Information shown:
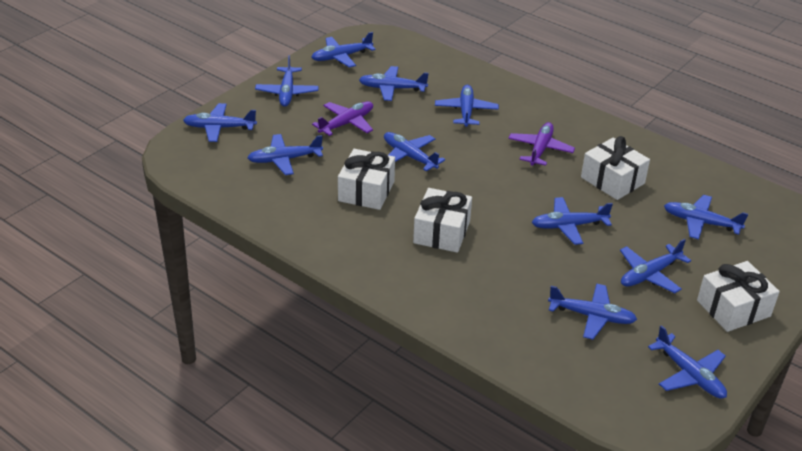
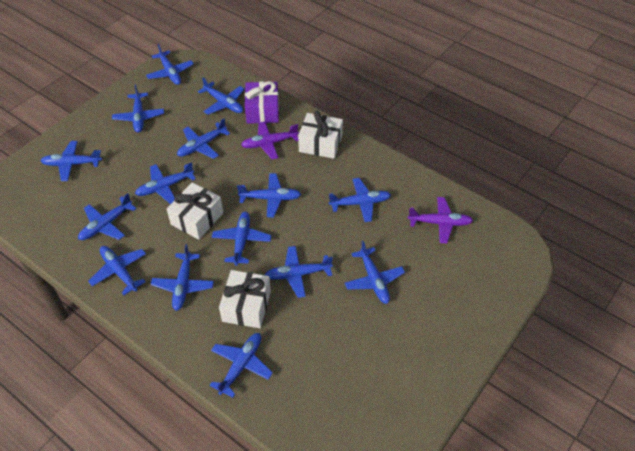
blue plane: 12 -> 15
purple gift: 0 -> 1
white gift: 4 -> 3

--

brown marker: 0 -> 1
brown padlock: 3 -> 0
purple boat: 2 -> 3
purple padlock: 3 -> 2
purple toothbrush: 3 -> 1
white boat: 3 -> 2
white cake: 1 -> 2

Work instructions: Work through the records line by line, and once you reach the final line, report only how many held "white".

Response to this task: 3